▸ **Aim of the exercise**: Take the lines below between the one holding "R8: 6.8k (SIG12, VA) -> 6.8k (SIG12, SIG15)" and the one holding "D3: none -> LED green (A NET17, K NET3)", inclusive, and copy them exactly. Add nothing.

[Records for the task Boundary: Start]

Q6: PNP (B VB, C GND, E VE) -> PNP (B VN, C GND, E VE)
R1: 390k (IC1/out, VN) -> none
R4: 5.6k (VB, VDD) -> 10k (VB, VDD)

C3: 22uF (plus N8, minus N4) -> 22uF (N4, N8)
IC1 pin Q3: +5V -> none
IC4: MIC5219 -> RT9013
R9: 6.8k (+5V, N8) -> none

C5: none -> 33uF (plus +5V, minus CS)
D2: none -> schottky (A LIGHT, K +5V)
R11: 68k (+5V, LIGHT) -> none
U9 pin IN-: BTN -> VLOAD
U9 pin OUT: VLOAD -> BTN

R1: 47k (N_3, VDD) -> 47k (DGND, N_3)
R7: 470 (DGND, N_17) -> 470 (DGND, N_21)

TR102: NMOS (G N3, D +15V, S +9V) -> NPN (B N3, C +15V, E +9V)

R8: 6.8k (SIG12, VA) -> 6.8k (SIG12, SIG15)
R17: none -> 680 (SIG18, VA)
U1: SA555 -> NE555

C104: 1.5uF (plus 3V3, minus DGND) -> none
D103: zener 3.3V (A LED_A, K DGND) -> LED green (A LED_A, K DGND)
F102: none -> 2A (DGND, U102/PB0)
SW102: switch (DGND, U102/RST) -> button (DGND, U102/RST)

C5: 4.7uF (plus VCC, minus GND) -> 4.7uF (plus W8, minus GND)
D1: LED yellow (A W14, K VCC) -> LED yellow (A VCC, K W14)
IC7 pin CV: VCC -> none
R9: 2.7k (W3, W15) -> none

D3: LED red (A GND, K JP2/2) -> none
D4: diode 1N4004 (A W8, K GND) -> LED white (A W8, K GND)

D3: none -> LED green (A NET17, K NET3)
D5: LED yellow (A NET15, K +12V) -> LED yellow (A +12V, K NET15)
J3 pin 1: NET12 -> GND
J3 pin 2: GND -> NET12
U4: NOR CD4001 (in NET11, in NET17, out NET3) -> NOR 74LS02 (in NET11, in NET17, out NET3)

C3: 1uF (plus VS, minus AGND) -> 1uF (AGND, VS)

[Records for the task Boundary: End]

▸ **Exercise result**:
R8: 6.8k (SIG12, VA) -> 6.8k (SIG12, SIG15)
R17: none -> 680 (SIG18, VA)
U1: SA555 -> NE555

C104: 1.5uF (plus 3V3, minus DGND) -> none
D103: zener 3.3V (A LED_A, K DGND) -> LED green (A LED_A, K DGND)
F102: none -> 2A (DGND, U102/PB0)
SW102: switch (DGND, U102/RST) -> button (DGND, U102/RST)

C5: 4.7uF (plus VCC, minus GND) -> 4.7uF (plus W8, minus GND)
D1: LED yellow (A W14, K VCC) -> LED yellow (A VCC, K W14)
IC7 pin CV: VCC -> none
R9: 2.7k (W3, W15) -> none

D3: LED red (A GND, K JP2/2) -> none
D4: diode 1N4004 (A W8, K GND) -> LED white (A W8, K GND)

D3: none -> LED green (A NET17, K NET3)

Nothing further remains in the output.